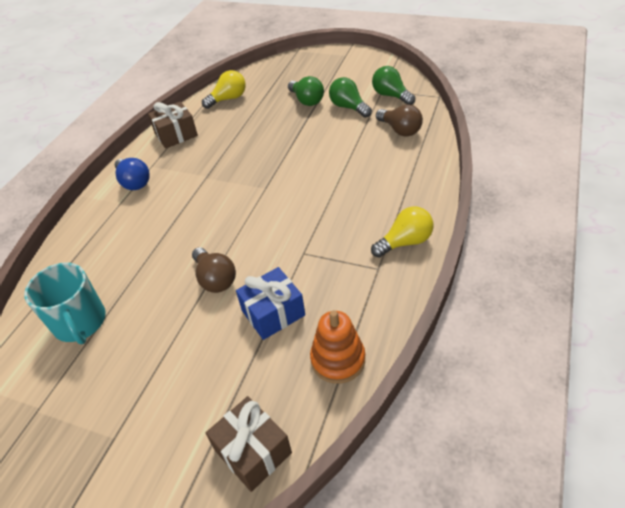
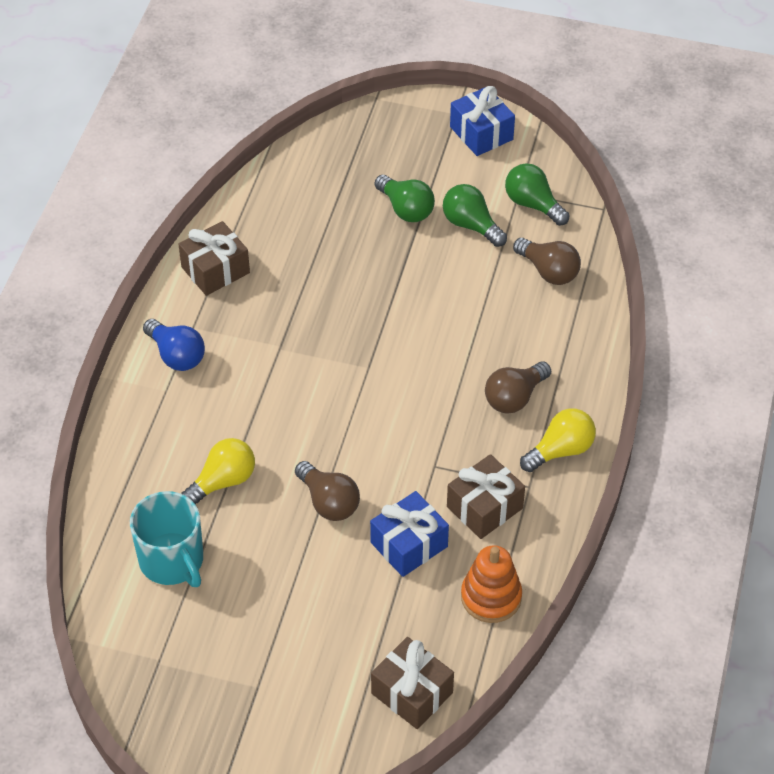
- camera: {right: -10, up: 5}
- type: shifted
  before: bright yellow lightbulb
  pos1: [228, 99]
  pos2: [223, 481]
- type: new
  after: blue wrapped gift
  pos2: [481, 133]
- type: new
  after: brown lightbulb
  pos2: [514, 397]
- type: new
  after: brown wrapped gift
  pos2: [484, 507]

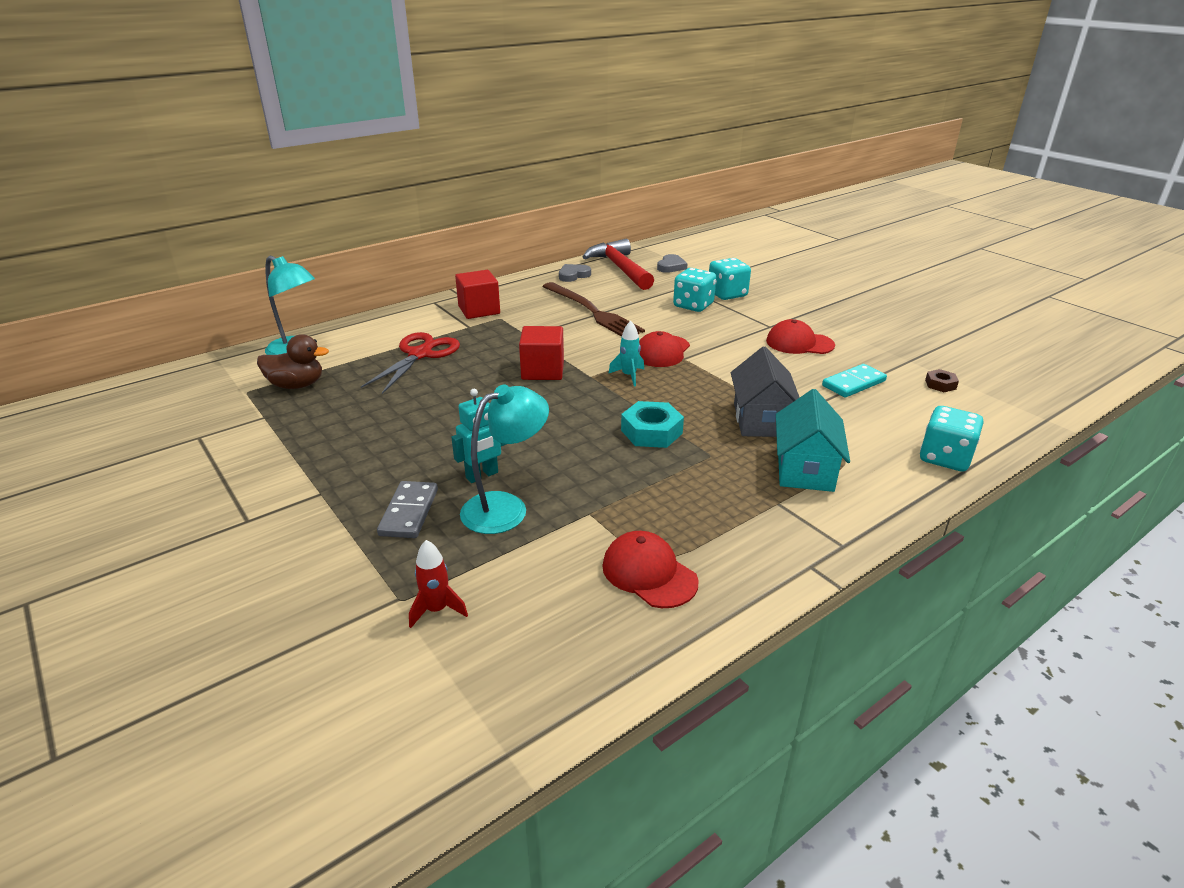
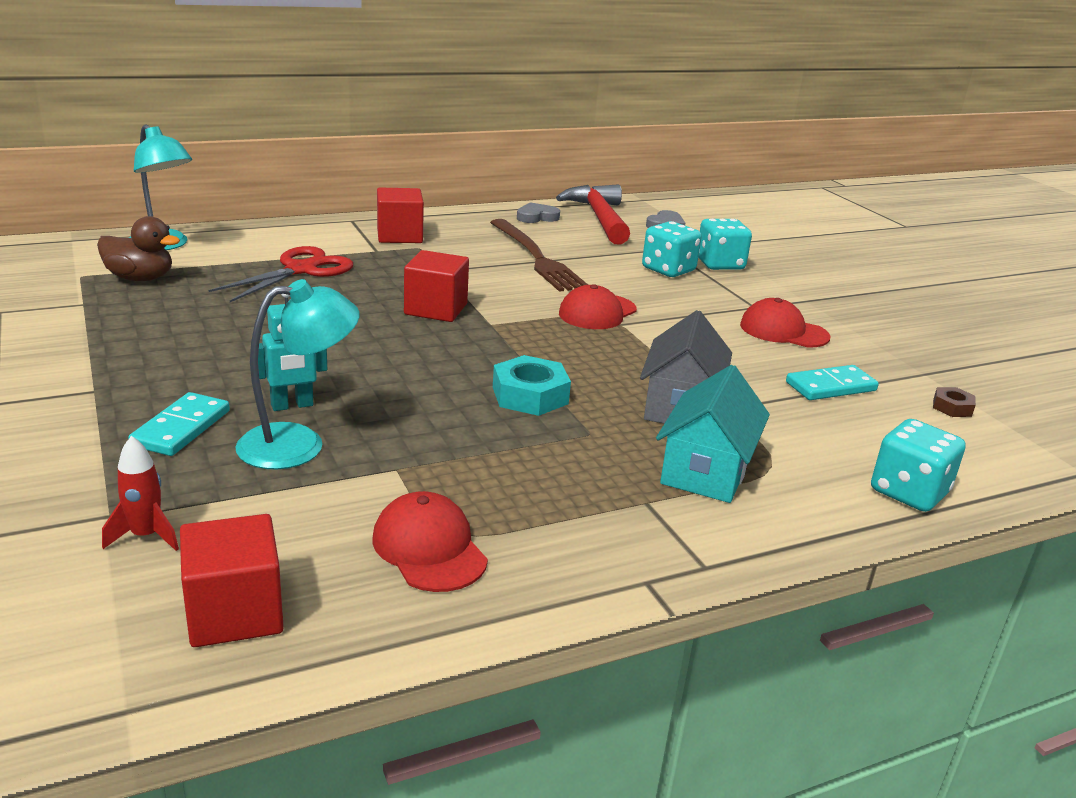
- camera: {right: 10, up: -5}
- type: gone
  before: aqua rocket
  pos1: [629, 376]
- type: repainted
  before: grey domino tile
  after: aqua domino tile
  pos1: [409, 512]
  pos2: [181, 428]
- type: new
  after: scarlet block
  pos2: [235, 613]

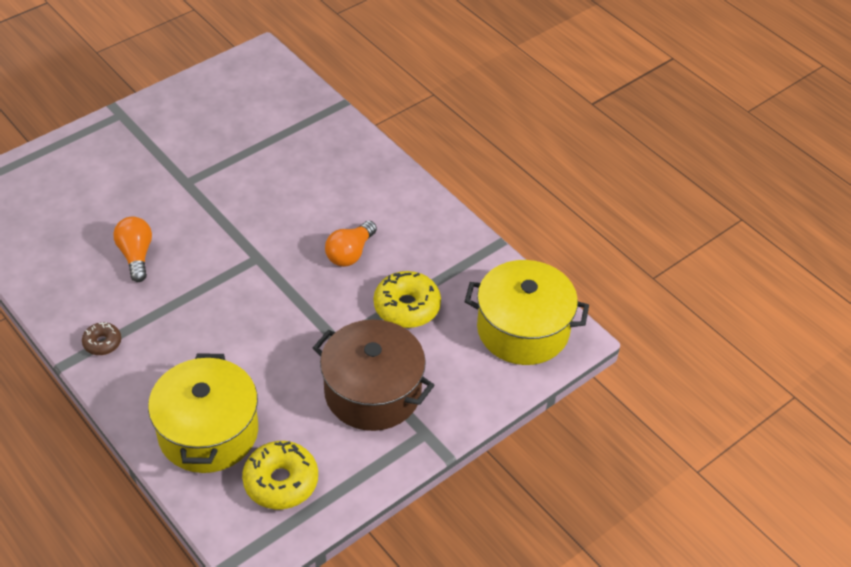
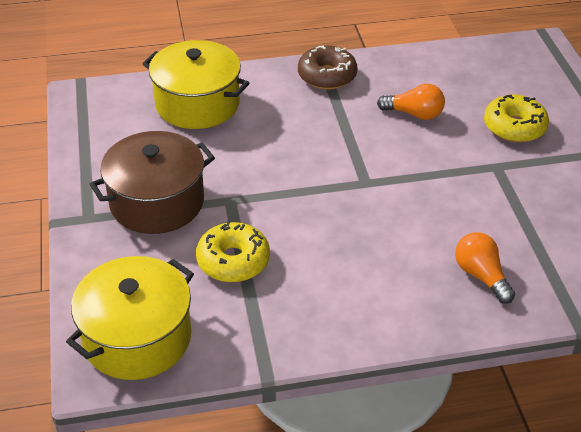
- camera: {right: 120, up: -5}
- type: shifted
  before: bright orange lightbulb
  pos1: [350, 253]
  pos2: [481, 275]
- type: scaled
  before: brown doughnut
  pos1: [102, 343]
  pos2: [327, 76]
  scale: 1.8
- type: shifted
  before: bright yellow doughnut
  pos1: [281, 481]
  pos2: [514, 127]

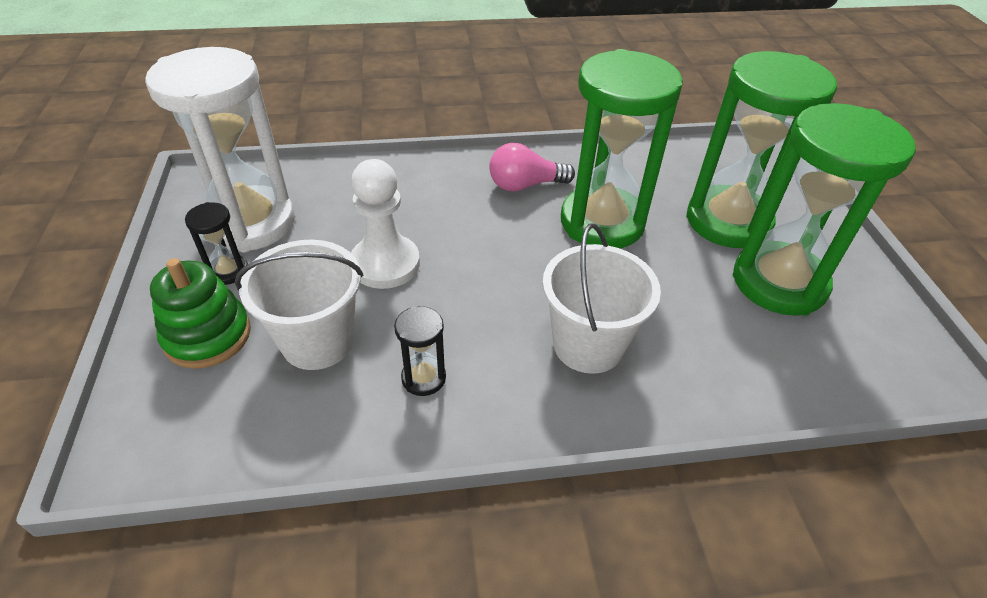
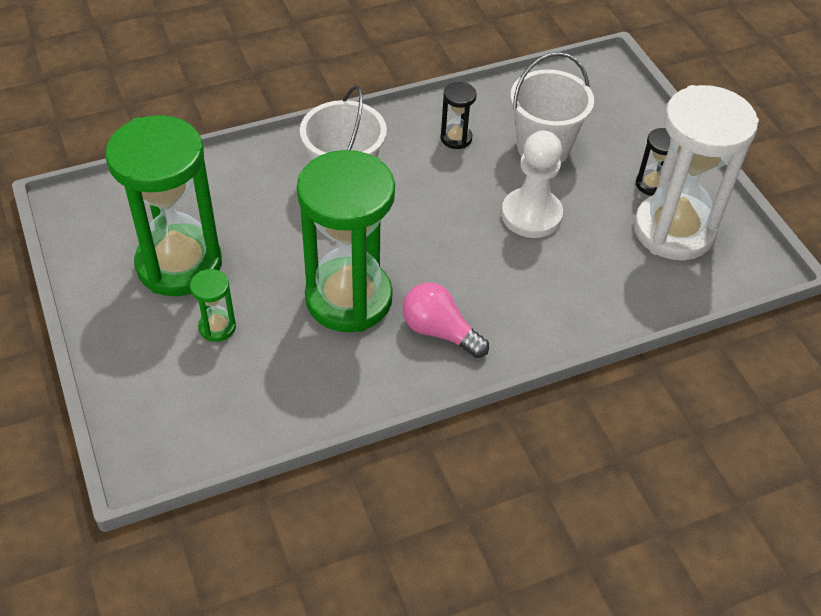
- camera: {right: 165, up: 5}
- type: scaled
  before: green hourglass
  pos1: [728, 221]
  pos2: [217, 327]
  scale: 0.41
- type: rotated
  before: pink lightbulb
  pos1: [525, 185]
  pos2: [439, 331]
  turn: -120
- type: gone
  before: green ring stacker
  pos1: [207, 335]

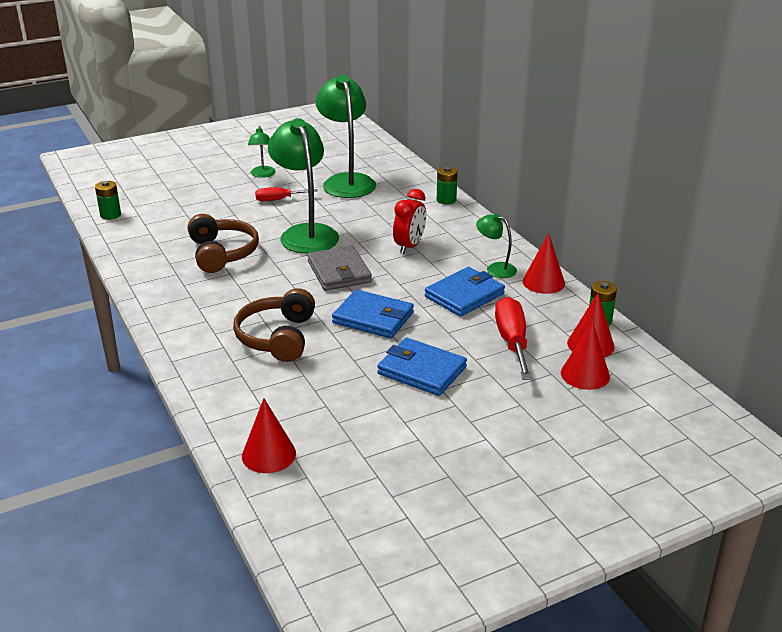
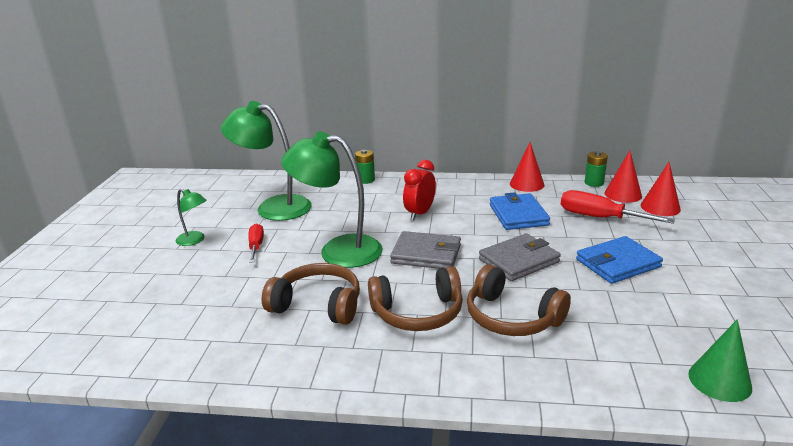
- camera: {right: -55, up: -5}
- type: gone
  before: green AA battery
  pos1: [110, 215]
- type: rotated
  before: scarlet screwdriver
  pos1: [278, 199]
  pos2: [256, 246]
  turn: 150
- type: rotated
  before: scarlet bedside clock
  pos1: [409, 246]
  pos2: [420, 213]
  turn: -120
- type: gone
  before: green lamp
  pos1: [495, 269]
- type: repainted
  before: blue wallet
  after: grey wallet
  pos1: [373, 318]
  pos2: [519, 260]
- type: repainted
  before: scarlet solid cone
  after: green solid cone
  pos1: [268, 454]
  pos2: [719, 381]
- type: new
  after: brown over-ear headphones
  pos2: [418, 313]

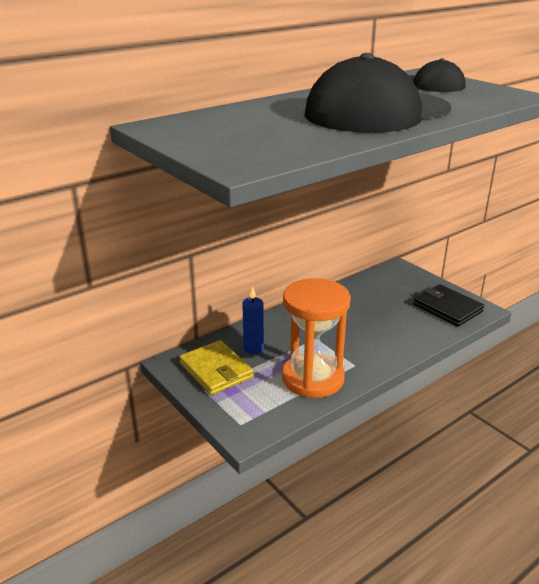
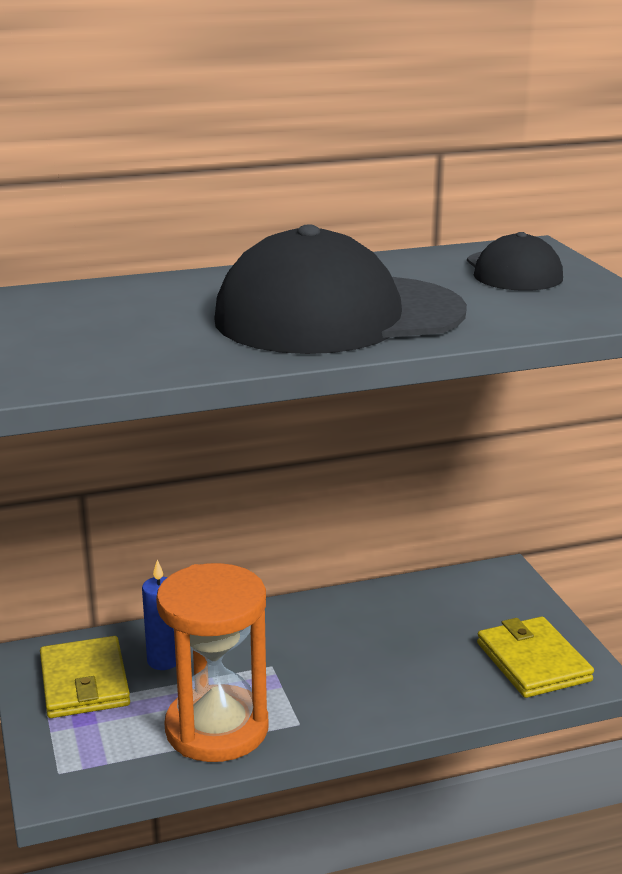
- camera: {right: 20, up: -5}
- type: repainted
  before: black wallet
  after: bright yellow wallet
  pos1: [447, 308]
  pos2: [533, 662]

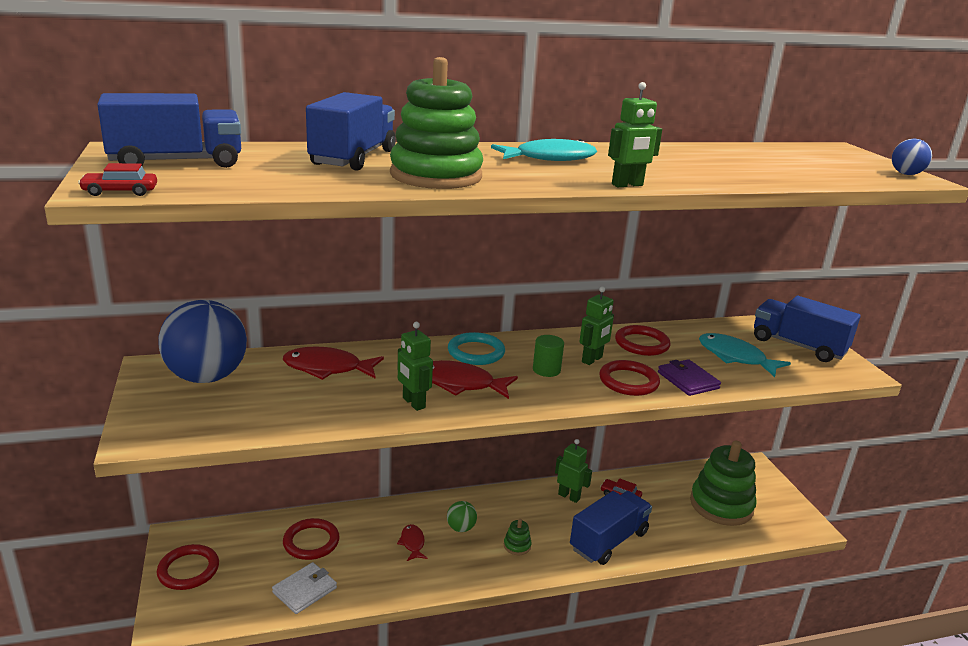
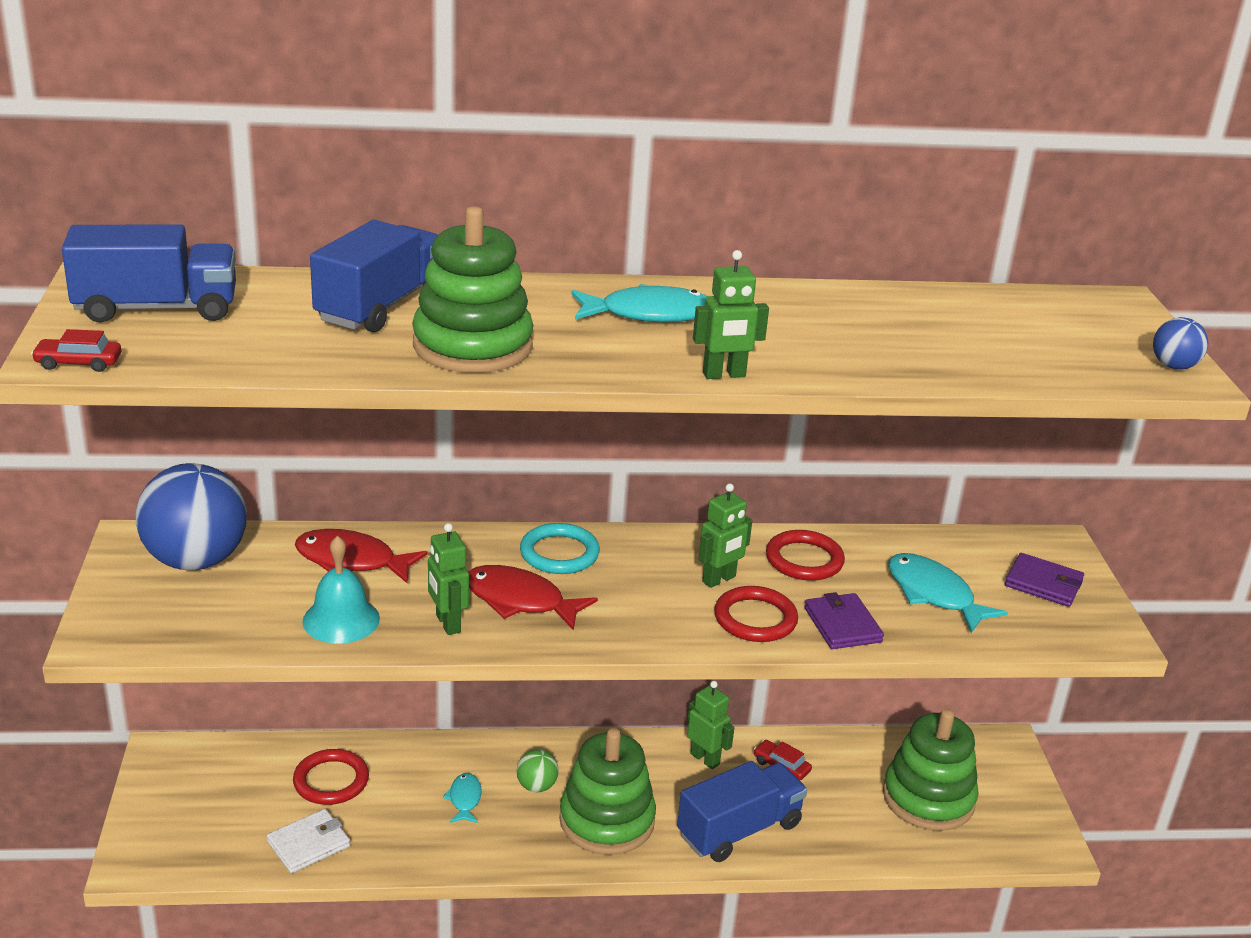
- camera: {right: 10, up: 5}
- type: swapped
  before: blue truck
  after: purple wallet
  pos1: [798, 346]
  pos2: [1043, 584]
- type: gone
  before: green cylinder
  pos1: [546, 370]
- type: scaled
  before: green ring stacker
  pos1: [517, 546]
  pos2: [607, 820]
  scale: 2.49
- type: repainted
  before: scarlet toy fish
  after: aqua toy fish
  pos1: [412, 543]
  pos2: [464, 799]
- type: gone
  before: scarlet torus
  pos1: [188, 570]
- type: new
  after: aqua hand bell
  pos2: [341, 619]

- INSTRUCTIONS TO FOLLOW:
Word for word, give back each entry from above, but skip any picture.

- RESPONSE:
- camera: {right: -10, up: 5}
- type: shifted
  before: bright yellow lightbulb
  pos1: [228, 99]
  pos2: [223, 481]
- type: new
  after: blue wrapped gift
  pos2: [481, 133]
- type: new
  after: brown lightbulb
  pos2: [514, 397]
- type: new
  after: brown wrapped gift
  pos2: [484, 507]

- camera: {right: 10, up: -5}
- type: gone
  before: aqua rocket
  pos1: [629, 376]
- type: repainted
  before: grey domino tile
  after: aqua domino tile
  pos1: [409, 512]
  pos2: [181, 428]
- type: new
  after: scarlet block
  pos2: [235, 613]

- camera: {right: 120, up: -5}
- type: shifted
  before: bright orange lightbulb
  pos1: [350, 253]
  pos2: [481, 275]
- type: scaled
  before: brown doughnut
  pos1: [102, 343]
  pos2: [327, 76]
  scale: 1.8
- type: shifted
  before: bright yellow doughnut
  pos1: [281, 481]
  pos2: [514, 127]

- camera: {right: 165, up: 5}
- type: scaled
  before: green hourglass
  pos1: [728, 221]
  pos2: [217, 327]
  scale: 0.41
- type: rotated
  before: pink lightbulb
  pos1: [525, 185]
  pos2: [439, 331]
  turn: -120
- type: gone
  before: green ring stacker
  pos1: [207, 335]

- camera: {right: -55, up: -5}
- type: gone
  before: green AA battery
  pos1: [110, 215]
- type: rotated
  before: scarlet screwdriver
  pos1: [278, 199]
  pos2: [256, 246]
  turn: 150
- type: rotated
  before: scarlet bedside clock
  pos1: [409, 246]
  pos2: [420, 213]
  turn: -120
- type: gone
  before: green lamp
  pos1: [495, 269]
- type: repainted
  before: blue wallet
  after: grey wallet
  pos1: [373, 318]
  pos2: [519, 260]
- type: repainted
  before: scarlet solid cone
  after: green solid cone
  pos1: [268, 454]
  pos2: [719, 381]
- type: new
  after: brown over-ear headphones
  pos2: [418, 313]

- camera: {right: 20, up: -5}
- type: repainted
  before: black wallet
  after: bright yellow wallet
  pos1: [447, 308]
  pos2: [533, 662]

- camera: {right: 10, up: 5}
- type: swapped
  before: blue truck
  after: purple wallet
  pos1: [798, 346]
  pos2: [1043, 584]
- type: gone
  before: green cylinder
  pos1: [546, 370]
- type: scaled
  before: green ring stacker
  pos1: [517, 546]
  pos2: [607, 820]
  scale: 2.49
- type: repainted
  before: scarlet toy fish
  after: aqua toy fish
  pos1: [412, 543]
  pos2: [464, 799]
- type: gone
  before: scarlet torus
  pos1: [188, 570]
- type: new
  after: aqua hand bell
  pos2: [341, 619]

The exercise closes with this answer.